┌──
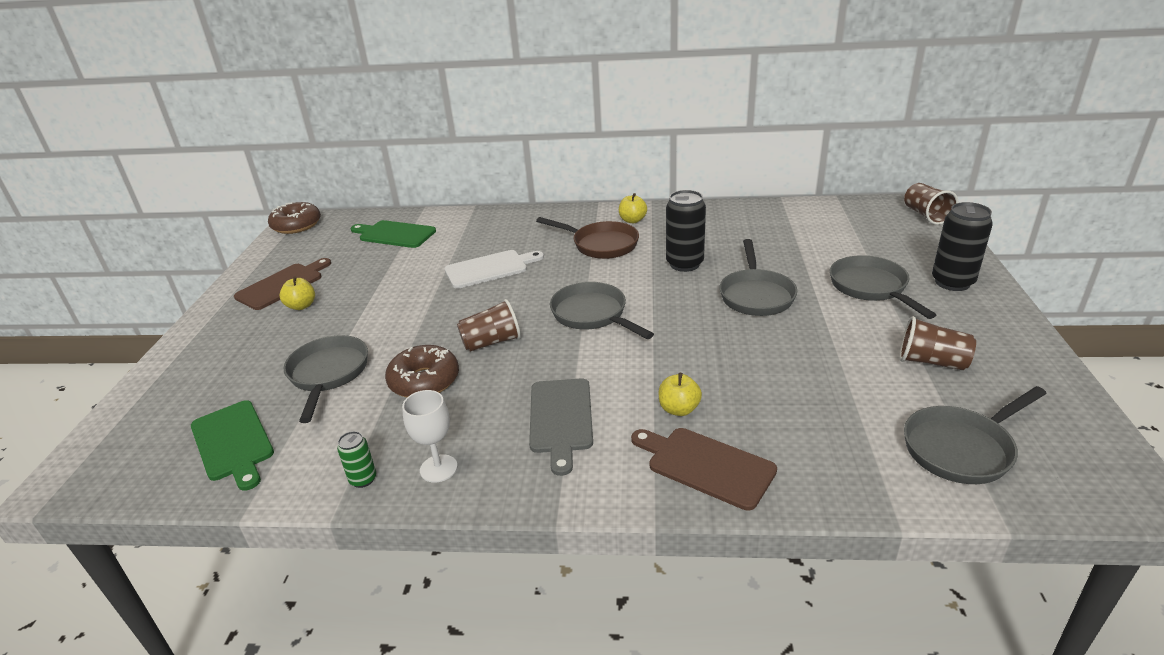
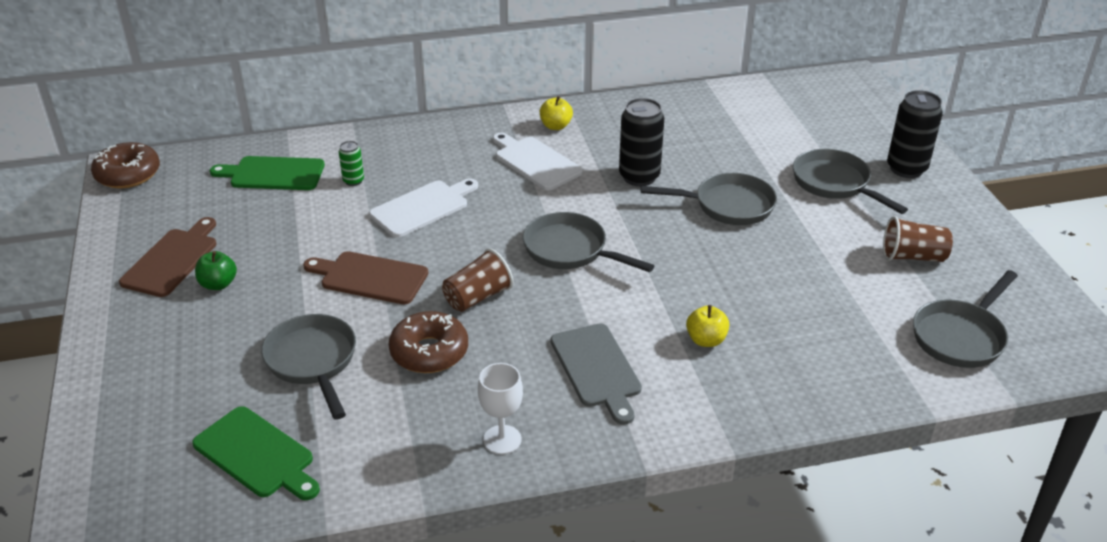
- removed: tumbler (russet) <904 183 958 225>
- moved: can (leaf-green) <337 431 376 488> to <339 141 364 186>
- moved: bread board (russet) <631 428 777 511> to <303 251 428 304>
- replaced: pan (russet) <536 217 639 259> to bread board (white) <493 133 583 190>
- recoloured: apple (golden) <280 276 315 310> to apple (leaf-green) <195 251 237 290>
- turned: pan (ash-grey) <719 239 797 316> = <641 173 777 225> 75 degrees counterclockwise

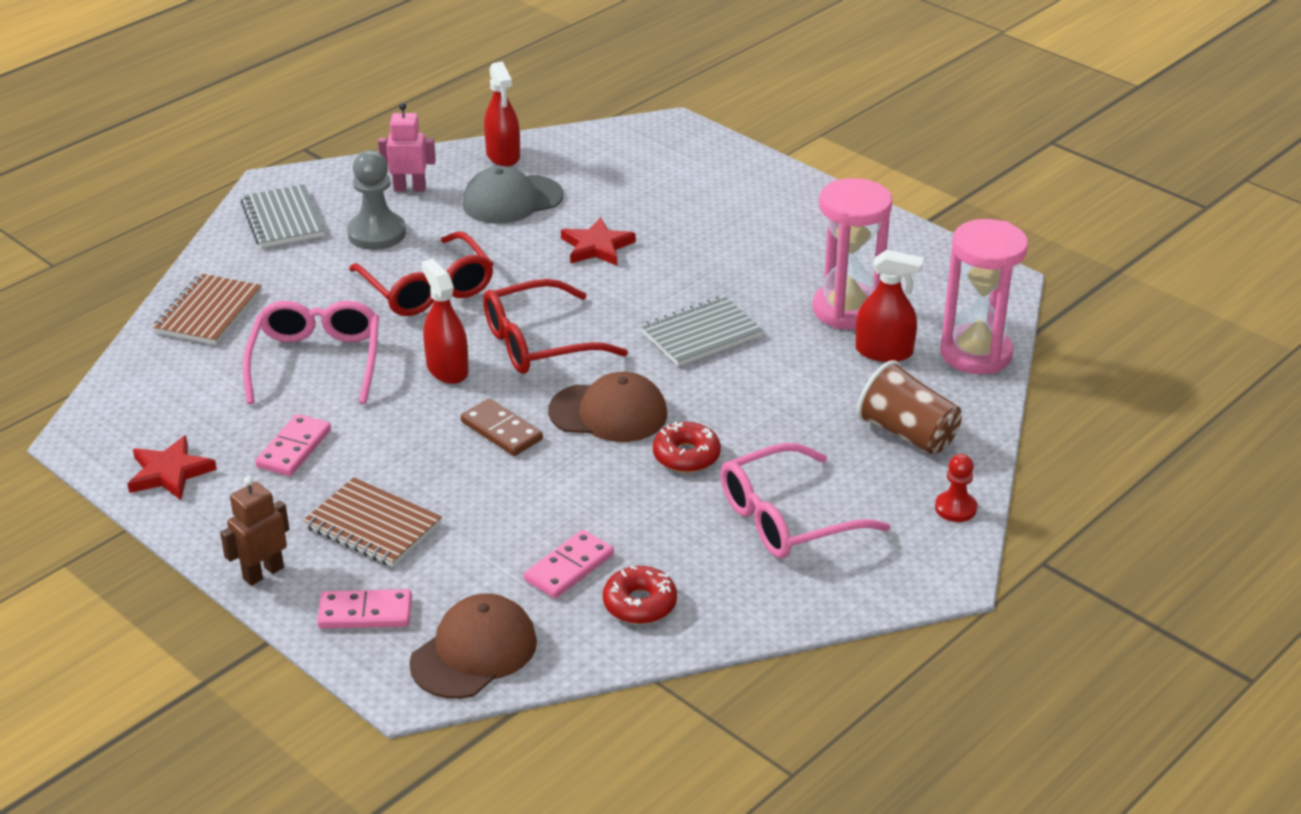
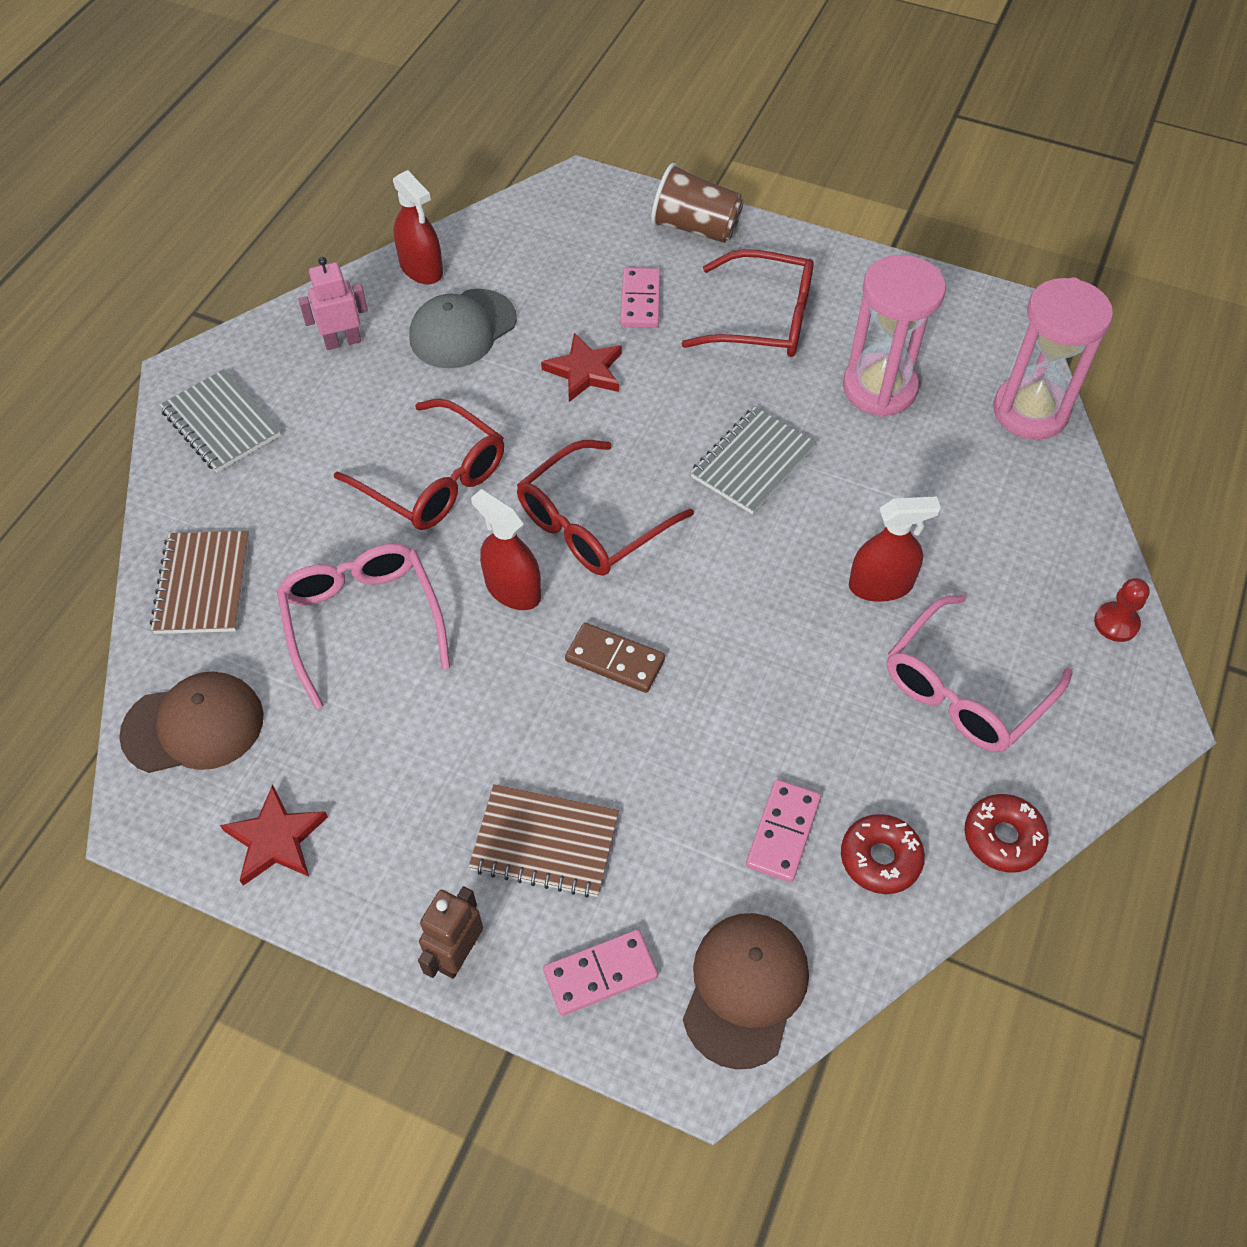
- removed: pawn (ash-grey) <347 150 406 250>
- added: eyeglasses (red) <681 249 814 357>
- moved: domino (rosy) <255 414 331 476> to <620 268 661 328>
- moved: cap (russet) <548 372 667 442> to <119 671 264 773>
- moved: glazed donut (red) <653 422 721 473> to <964 794 1049 873>
- moved: spray bottle (red) <855 250 924 362> to <849 497 941 602>
- moved: tumbler (russet) <857 360 962 454> to <651 163 743 243>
└──
Wherever a line contains the string "green", copy that line from the data.

- moved: can (leaf-green) <337 431 376 488> to <339 141 364 186>
- recoloured: apple (golden) <280 276 315 310> to apple (leaf-green) <195 251 237 290>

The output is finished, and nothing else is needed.